# [Activity]
I would like every entry below written out exactly.

(Beginning of Extracted entries)

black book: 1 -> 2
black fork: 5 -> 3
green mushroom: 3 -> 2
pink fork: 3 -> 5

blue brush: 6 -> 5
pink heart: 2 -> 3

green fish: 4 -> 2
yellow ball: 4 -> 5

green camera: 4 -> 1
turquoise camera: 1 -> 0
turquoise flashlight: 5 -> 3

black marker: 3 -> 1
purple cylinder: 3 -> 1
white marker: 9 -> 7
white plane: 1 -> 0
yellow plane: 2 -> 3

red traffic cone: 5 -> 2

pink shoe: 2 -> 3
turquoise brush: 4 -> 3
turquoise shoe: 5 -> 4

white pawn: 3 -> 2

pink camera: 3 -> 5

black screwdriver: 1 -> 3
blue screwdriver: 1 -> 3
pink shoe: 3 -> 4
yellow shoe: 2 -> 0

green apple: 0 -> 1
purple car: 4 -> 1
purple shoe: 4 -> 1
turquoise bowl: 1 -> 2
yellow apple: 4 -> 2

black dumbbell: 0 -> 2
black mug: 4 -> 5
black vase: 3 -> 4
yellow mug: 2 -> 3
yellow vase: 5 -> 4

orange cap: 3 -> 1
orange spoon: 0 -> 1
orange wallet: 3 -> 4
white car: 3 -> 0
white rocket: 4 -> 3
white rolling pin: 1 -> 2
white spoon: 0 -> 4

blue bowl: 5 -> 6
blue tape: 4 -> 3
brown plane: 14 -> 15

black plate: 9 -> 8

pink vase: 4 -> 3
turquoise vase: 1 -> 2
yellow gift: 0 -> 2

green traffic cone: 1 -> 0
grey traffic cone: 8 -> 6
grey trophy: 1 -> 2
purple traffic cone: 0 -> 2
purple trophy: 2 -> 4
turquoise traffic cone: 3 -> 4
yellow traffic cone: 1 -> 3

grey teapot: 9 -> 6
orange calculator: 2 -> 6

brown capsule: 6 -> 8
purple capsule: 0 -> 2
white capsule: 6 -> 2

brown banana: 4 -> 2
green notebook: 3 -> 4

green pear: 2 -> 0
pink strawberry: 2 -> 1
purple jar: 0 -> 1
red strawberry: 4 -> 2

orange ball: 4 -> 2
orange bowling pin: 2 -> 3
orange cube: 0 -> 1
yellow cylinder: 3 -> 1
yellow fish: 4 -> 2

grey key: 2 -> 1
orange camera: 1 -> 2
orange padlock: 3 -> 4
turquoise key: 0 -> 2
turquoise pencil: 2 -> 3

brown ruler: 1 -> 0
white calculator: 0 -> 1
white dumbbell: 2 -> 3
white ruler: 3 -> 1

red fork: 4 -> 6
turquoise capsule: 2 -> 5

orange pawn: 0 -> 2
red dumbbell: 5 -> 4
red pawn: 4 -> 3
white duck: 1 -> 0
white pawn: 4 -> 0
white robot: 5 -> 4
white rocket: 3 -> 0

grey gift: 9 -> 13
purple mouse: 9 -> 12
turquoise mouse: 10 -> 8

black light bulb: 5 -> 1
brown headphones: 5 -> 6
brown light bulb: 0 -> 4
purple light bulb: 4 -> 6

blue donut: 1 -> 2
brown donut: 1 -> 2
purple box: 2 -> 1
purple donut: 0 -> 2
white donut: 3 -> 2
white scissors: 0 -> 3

(End of Extracted entries)

# [Solution below]
black book: 1 -> 2
black fork: 5 -> 3
green mushroom: 3 -> 2
pink fork: 3 -> 5

blue brush: 6 -> 5
pink heart: 2 -> 3

green fish: 4 -> 2
yellow ball: 4 -> 5

green camera: 4 -> 1
turquoise camera: 1 -> 0
turquoise flashlight: 5 -> 3

black marker: 3 -> 1
purple cylinder: 3 -> 1
white marker: 9 -> 7
white plane: 1 -> 0
yellow plane: 2 -> 3

red traffic cone: 5 -> 2

pink shoe: 2 -> 3
turquoise brush: 4 -> 3
turquoise shoe: 5 -> 4

white pawn: 3 -> 2

pink camera: 3 -> 5

black screwdriver: 1 -> 3
blue screwdriver: 1 -> 3
pink shoe: 3 -> 4
yellow shoe: 2 -> 0

green apple: 0 -> 1
purple car: 4 -> 1
purple shoe: 4 -> 1
turquoise bowl: 1 -> 2
yellow apple: 4 -> 2

black dumbbell: 0 -> 2
black mug: 4 -> 5
black vase: 3 -> 4
yellow mug: 2 -> 3
yellow vase: 5 -> 4

orange cap: 3 -> 1
orange spoon: 0 -> 1
orange wallet: 3 -> 4
white car: 3 -> 0
white rocket: 4 -> 3
white rolling pin: 1 -> 2
white spoon: 0 -> 4

blue bowl: 5 -> 6
blue tape: 4 -> 3
brown plane: 14 -> 15

black plate: 9 -> 8

pink vase: 4 -> 3
turquoise vase: 1 -> 2
yellow gift: 0 -> 2

green traffic cone: 1 -> 0
grey traffic cone: 8 -> 6
grey trophy: 1 -> 2
purple traffic cone: 0 -> 2
purple trophy: 2 -> 4
turquoise traffic cone: 3 -> 4
yellow traffic cone: 1 -> 3

grey teapot: 9 -> 6
orange calculator: 2 -> 6

brown capsule: 6 -> 8
purple capsule: 0 -> 2
white capsule: 6 -> 2

brown banana: 4 -> 2
green notebook: 3 -> 4

green pear: 2 -> 0
pink strawberry: 2 -> 1
purple jar: 0 -> 1
red strawberry: 4 -> 2

orange ball: 4 -> 2
orange bowling pin: 2 -> 3
orange cube: 0 -> 1
yellow cylinder: 3 -> 1
yellow fish: 4 -> 2

grey key: 2 -> 1
orange camera: 1 -> 2
orange padlock: 3 -> 4
turquoise key: 0 -> 2
turquoise pencil: 2 -> 3

brown ruler: 1 -> 0
white calculator: 0 -> 1
white dumbbell: 2 -> 3
white ruler: 3 -> 1

red fork: 4 -> 6
turquoise capsule: 2 -> 5

orange pawn: 0 -> 2
red dumbbell: 5 -> 4
red pawn: 4 -> 3
white duck: 1 -> 0
white pawn: 4 -> 0
white robot: 5 -> 4
white rocket: 3 -> 0

grey gift: 9 -> 13
purple mouse: 9 -> 12
turquoise mouse: 10 -> 8

black light bulb: 5 -> 1
brown headphones: 5 -> 6
brown light bulb: 0 -> 4
purple light bulb: 4 -> 6

blue donut: 1 -> 2
brown donut: 1 -> 2
purple box: 2 -> 1
purple donut: 0 -> 2
white donut: 3 -> 2
white scissors: 0 -> 3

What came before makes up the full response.